Pull out each line in the listing below that contains the string "chair". Case matters.
━━ Entries shown
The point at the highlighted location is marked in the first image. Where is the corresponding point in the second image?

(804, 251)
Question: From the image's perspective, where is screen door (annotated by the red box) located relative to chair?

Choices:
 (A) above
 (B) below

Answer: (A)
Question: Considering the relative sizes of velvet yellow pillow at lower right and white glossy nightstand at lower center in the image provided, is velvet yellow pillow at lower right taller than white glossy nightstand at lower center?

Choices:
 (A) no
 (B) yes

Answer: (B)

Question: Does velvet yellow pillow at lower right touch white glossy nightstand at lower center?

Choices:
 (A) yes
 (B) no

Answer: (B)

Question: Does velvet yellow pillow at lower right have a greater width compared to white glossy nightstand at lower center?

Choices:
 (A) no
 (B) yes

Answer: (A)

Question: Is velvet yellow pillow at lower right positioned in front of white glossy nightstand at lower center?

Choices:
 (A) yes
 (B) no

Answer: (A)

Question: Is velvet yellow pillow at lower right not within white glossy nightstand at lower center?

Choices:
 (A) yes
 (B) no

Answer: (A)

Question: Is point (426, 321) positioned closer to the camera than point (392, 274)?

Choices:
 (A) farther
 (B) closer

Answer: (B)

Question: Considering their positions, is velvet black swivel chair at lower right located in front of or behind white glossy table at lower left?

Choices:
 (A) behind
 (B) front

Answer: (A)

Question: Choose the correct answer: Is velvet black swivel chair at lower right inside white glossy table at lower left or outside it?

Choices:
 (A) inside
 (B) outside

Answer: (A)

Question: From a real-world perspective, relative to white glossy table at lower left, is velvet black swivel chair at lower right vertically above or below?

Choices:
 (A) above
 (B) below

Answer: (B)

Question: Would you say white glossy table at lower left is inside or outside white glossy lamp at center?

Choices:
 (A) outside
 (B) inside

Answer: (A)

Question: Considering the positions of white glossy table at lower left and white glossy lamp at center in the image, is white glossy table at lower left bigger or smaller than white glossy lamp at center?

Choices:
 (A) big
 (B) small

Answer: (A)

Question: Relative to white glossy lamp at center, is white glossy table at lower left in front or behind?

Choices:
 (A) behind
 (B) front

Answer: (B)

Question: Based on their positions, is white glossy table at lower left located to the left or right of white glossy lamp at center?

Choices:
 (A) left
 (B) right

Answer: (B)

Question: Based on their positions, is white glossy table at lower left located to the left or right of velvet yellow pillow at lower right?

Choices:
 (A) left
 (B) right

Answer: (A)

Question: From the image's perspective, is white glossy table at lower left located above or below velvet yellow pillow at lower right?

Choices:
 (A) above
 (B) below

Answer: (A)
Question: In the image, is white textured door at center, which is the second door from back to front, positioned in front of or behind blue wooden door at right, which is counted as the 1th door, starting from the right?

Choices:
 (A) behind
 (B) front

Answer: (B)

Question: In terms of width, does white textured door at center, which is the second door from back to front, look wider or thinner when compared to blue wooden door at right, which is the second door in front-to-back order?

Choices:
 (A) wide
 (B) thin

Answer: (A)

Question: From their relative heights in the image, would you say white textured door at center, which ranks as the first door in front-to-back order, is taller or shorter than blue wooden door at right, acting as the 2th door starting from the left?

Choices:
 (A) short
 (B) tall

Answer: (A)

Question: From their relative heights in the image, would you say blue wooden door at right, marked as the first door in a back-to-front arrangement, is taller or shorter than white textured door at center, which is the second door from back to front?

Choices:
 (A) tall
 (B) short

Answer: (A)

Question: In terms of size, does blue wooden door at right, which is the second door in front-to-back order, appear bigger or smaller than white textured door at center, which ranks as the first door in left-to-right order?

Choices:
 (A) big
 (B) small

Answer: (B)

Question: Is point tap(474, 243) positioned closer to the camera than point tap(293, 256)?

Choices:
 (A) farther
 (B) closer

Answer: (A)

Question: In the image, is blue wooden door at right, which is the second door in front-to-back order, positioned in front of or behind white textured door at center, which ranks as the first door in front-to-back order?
━━━━
Solution to this problem:
Question: From the image's perspective, where is screen door (annotated by the red box) located relative to chair?
Question: Considering their positions, is velvet black swivel chair at lower right located in front of or behind white glossy table at lower left?
Question: Choose the correct answer: Is velvet black swivel chair at lower right inside white glossy table at lower left or outside it?
Question: From a real-world perspective, relative to white glossy table at lower left, is velvet black swivel chair at lower right vertically above or below?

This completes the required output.